(TASK INPUTS Opens)

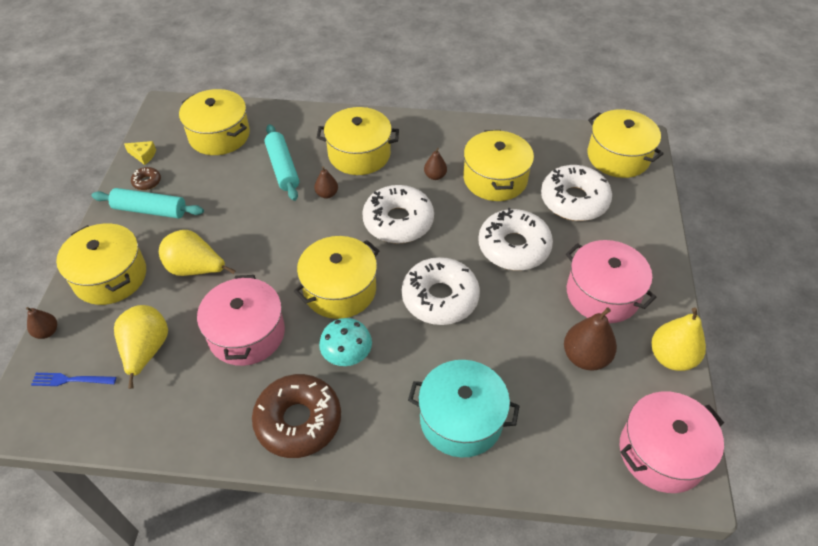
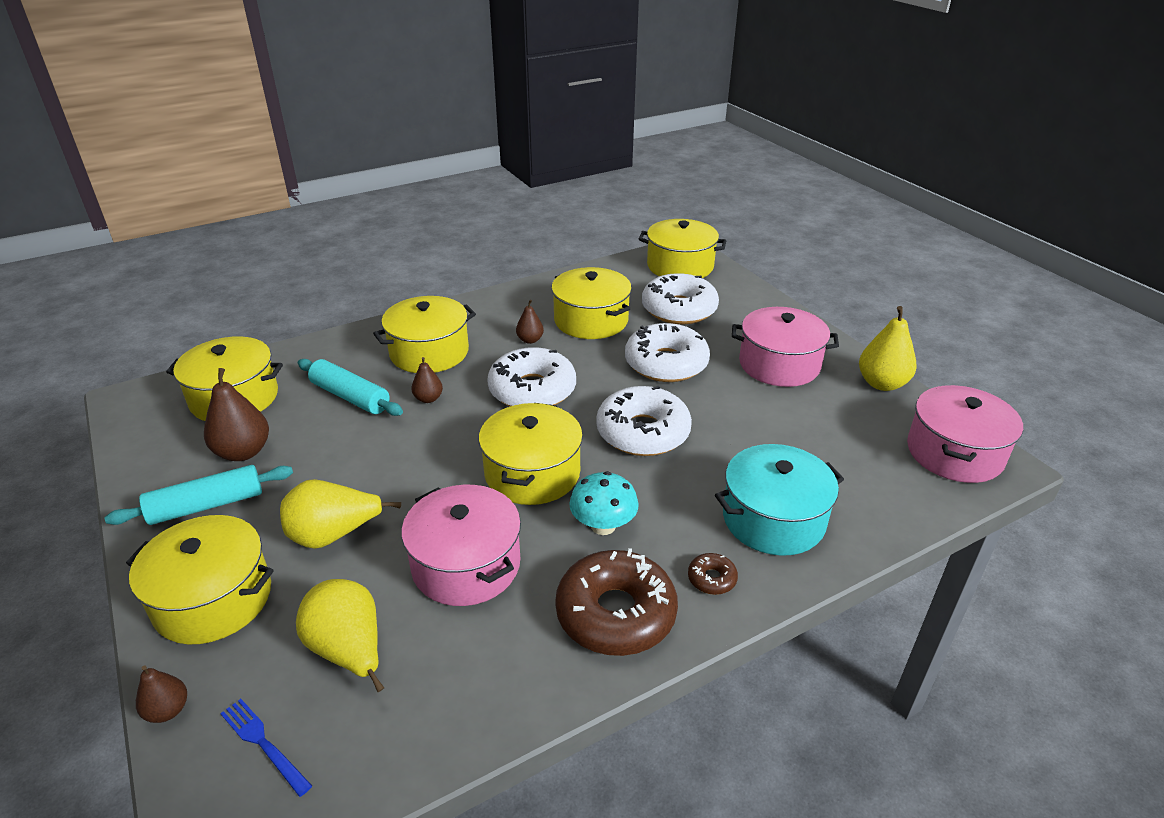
camera: 35 degrees left, 15 degrees down
blue fork [31,373,116,386] -> blue fork turned 75 degrees clockwise [220,699,312,797]
yellow cheese [124,141,156,165] -> none
brown donut [131,167,161,190] -> brown donut moved to [688,553,738,595]
brown pear [564,307,617,370] -> brown pear moved to [204,368,269,461]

(TASK INPUTS Closes)

▶ **YOUR OBJECTIVE**: Repeat the data exactly. No pictures should appear.

▶ **YOUR SOLUTION**:
camera: 35 degrees left, 15 degrees down
blue fork [31,373,116,386] -> blue fork turned 75 degrees clockwise [220,699,312,797]
yellow cheese [124,141,156,165] -> none
brown donut [131,167,161,190] -> brown donut moved to [688,553,738,595]
brown pear [564,307,617,370] -> brown pear moved to [204,368,269,461]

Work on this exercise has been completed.